TRY IT » The data below holds a line containing "before: golden sand timer" and a line containing "pos2: [260, 552]"; please quote exactly those two lines and every line between them, and nothing else.

Colored object listings:
########

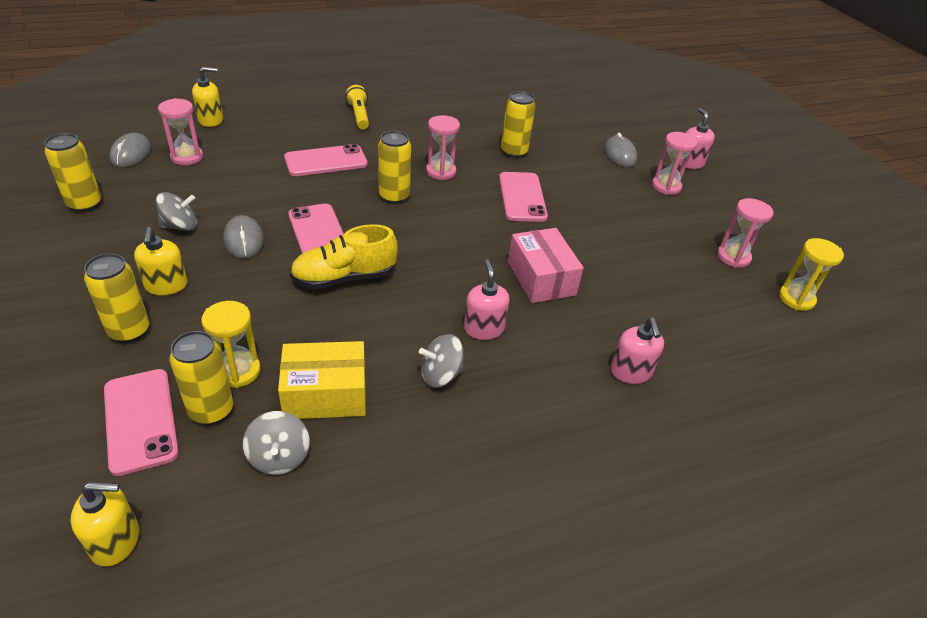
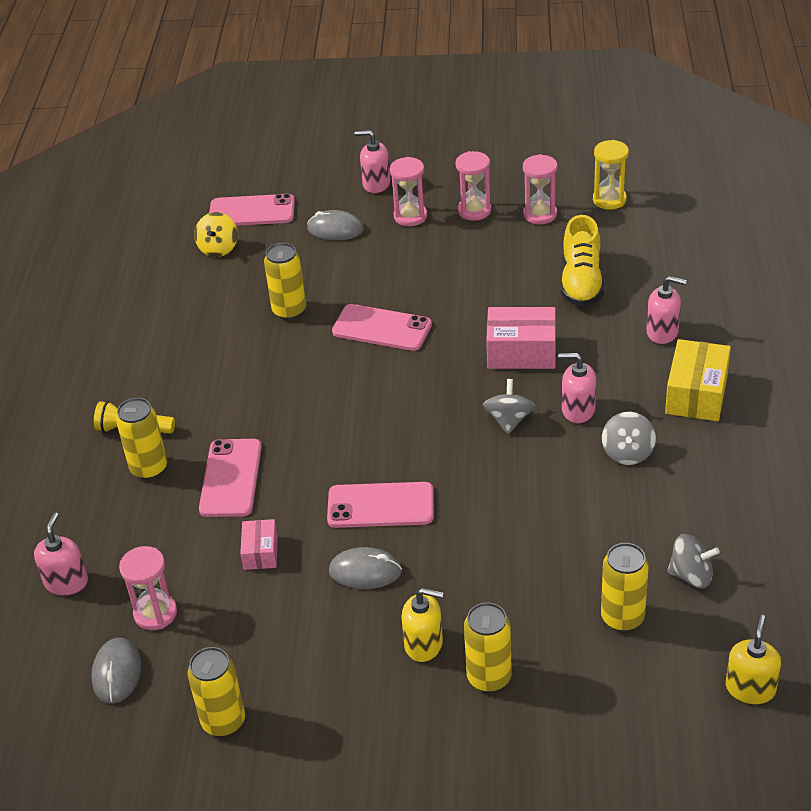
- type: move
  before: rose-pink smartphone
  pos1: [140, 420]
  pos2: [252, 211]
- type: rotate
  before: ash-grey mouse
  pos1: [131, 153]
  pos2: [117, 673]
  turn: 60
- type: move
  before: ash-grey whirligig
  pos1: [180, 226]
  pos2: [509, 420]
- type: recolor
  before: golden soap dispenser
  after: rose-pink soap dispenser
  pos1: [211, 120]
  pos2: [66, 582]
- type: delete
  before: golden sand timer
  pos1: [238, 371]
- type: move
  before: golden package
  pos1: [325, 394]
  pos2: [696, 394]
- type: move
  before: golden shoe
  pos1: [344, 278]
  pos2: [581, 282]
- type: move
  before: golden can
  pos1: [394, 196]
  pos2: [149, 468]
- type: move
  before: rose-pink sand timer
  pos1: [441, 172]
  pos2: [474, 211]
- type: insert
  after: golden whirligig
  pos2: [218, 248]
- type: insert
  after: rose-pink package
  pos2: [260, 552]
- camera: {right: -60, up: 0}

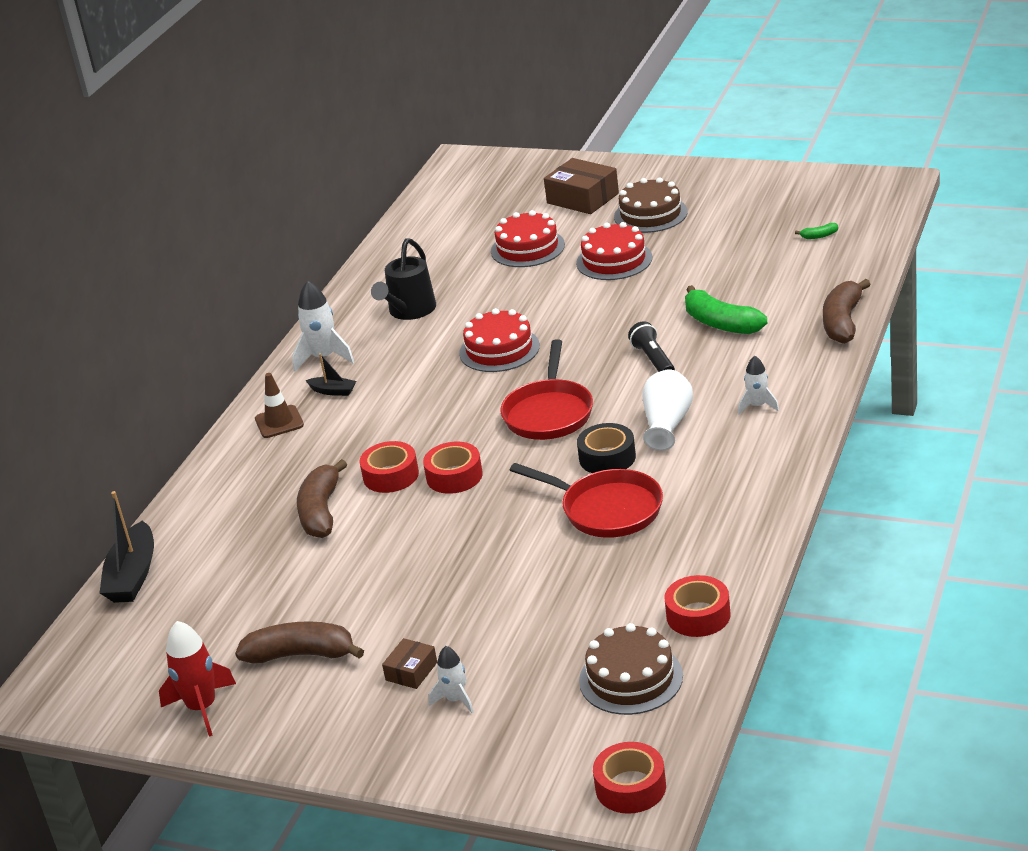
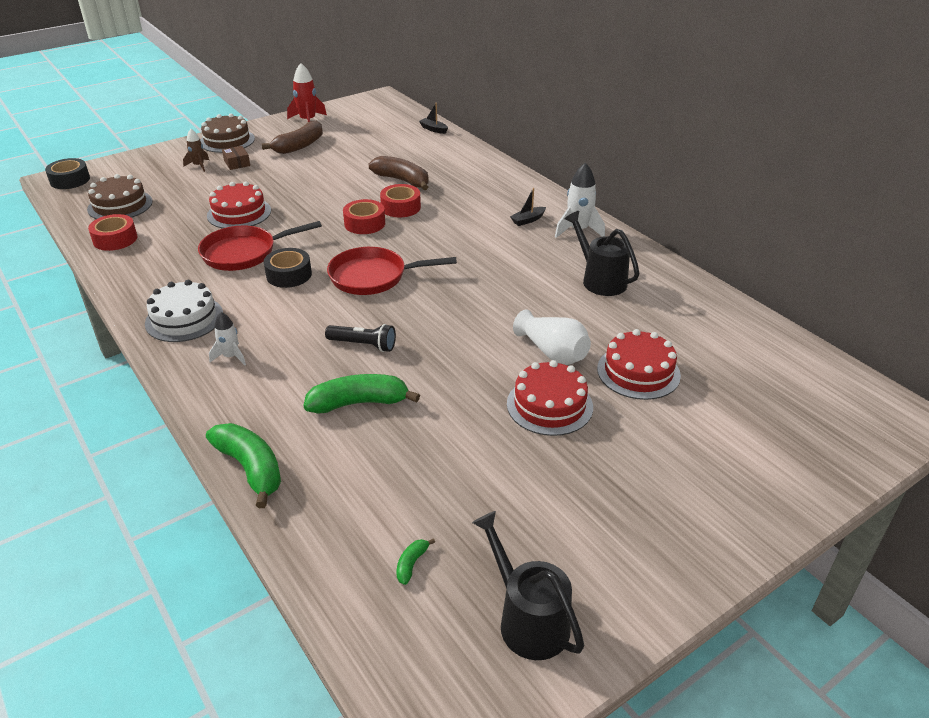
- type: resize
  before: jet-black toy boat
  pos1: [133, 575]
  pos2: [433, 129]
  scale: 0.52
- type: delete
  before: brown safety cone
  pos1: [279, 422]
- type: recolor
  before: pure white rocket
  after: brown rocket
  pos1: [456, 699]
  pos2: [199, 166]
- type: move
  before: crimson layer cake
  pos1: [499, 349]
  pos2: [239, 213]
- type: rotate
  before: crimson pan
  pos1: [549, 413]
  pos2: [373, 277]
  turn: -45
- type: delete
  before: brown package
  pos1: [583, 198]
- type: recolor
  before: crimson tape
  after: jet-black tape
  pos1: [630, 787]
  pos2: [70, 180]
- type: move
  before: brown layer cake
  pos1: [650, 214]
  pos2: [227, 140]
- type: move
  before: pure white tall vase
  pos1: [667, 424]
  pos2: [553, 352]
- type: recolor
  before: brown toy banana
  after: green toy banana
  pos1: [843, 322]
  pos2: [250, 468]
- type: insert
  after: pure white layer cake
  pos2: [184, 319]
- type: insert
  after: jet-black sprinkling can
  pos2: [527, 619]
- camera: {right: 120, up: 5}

########

RESPONSE TO THE EXERCISE »
  before: golden sand timer
  pos1: [238, 371]
- type: move
  before: golden package
  pos1: [325, 394]
  pos2: [696, 394]
- type: move
  before: golden shoe
  pos1: [344, 278]
  pos2: [581, 282]
- type: move
  before: golden can
  pos1: [394, 196]
  pos2: [149, 468]
- type: move
  before: rose-pink sand timer
  pos1: [441, 172]
  pos2: [474, 211]
- type: insert
  after: golden whirligig
  pos2: [218, 248]
- type: insert
  after: rose-pink package
  pos2: [260, 552]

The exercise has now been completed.